(Multi-step shape edit data)

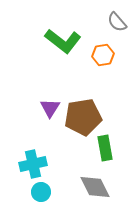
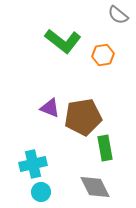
gray semicircle: moved 1 px right, 7 px up; rotated 10 degrees counterclockwise
purple triangle: rotated 40 degrees counterclockwise
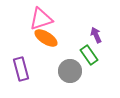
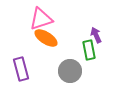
green rectangle: moved 5 px up; rotated 24 degrees clockwise
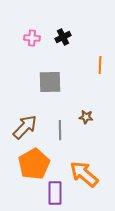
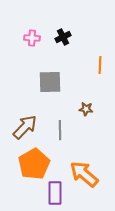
brown star: moved 8 px up
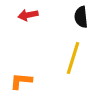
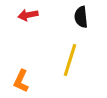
yellow line: moved 3 px left, 2 px down
orange L-shape: rotated 70 degrees counterclockwise
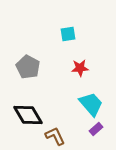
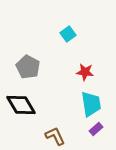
cyan square: rotated 28 degrees counterclockwise
red star: moved 5 px right, 4 px down; rotated 12 degrees clockwise
cyan trapezoid: rotated 32 degrees clockwise
black diamond: moved 7 px left, 10 px up
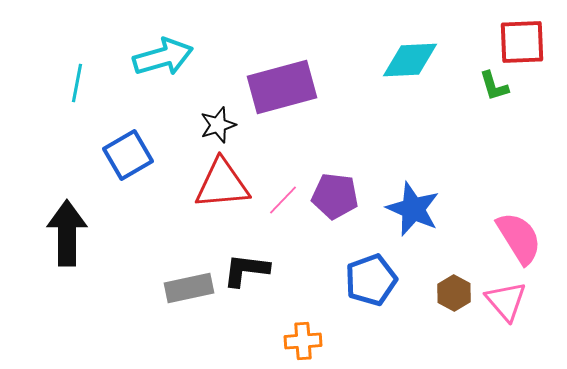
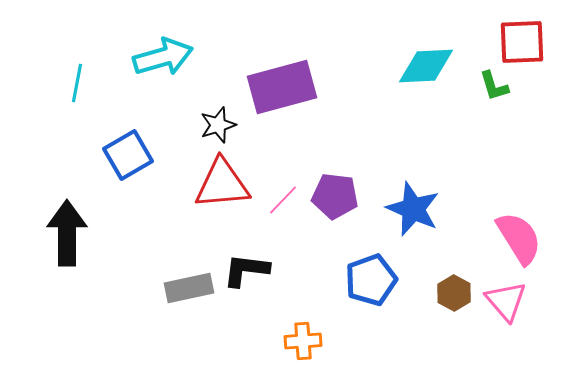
cyan diamond: moved 16 px right, 6 px down
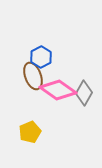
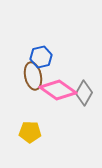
blue hexagon: rotated 15 degrees clockwise
brown ellipse: rotated 8 degrees clockwise
yellow pentagon: rotated 25 degrees clockwise
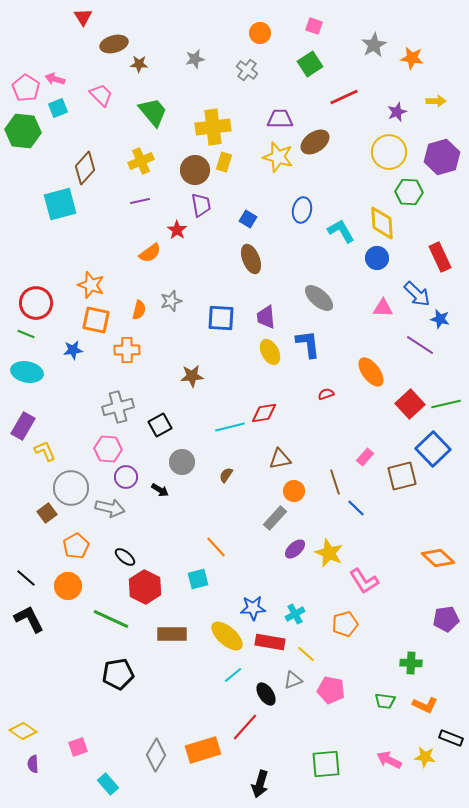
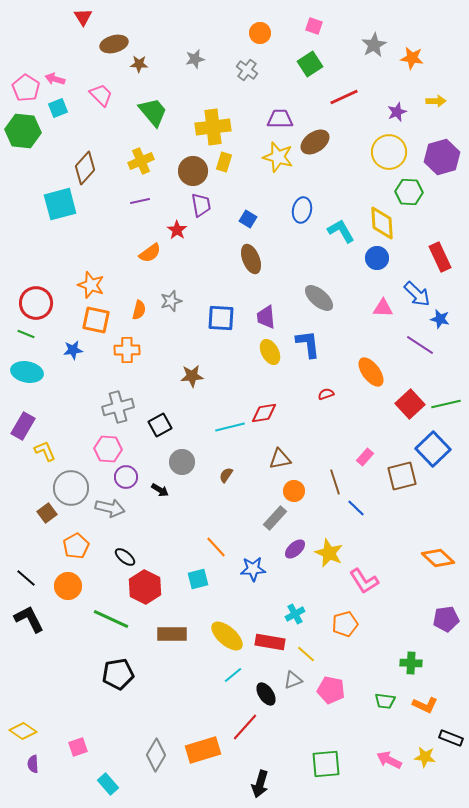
brown circle at (195, 170): moved 2 px left, 1 px down
blue star at (253, 608): moved 39 px up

» Problem details
Your answer should consist of all lines above that include the string "cyan".

» Task result
cyan square: rotated 28 degrees counterclockwise
cyan trapezoid: rotated 32 degrees clockwise
cyan diamond: moved 16 px right, 6 px down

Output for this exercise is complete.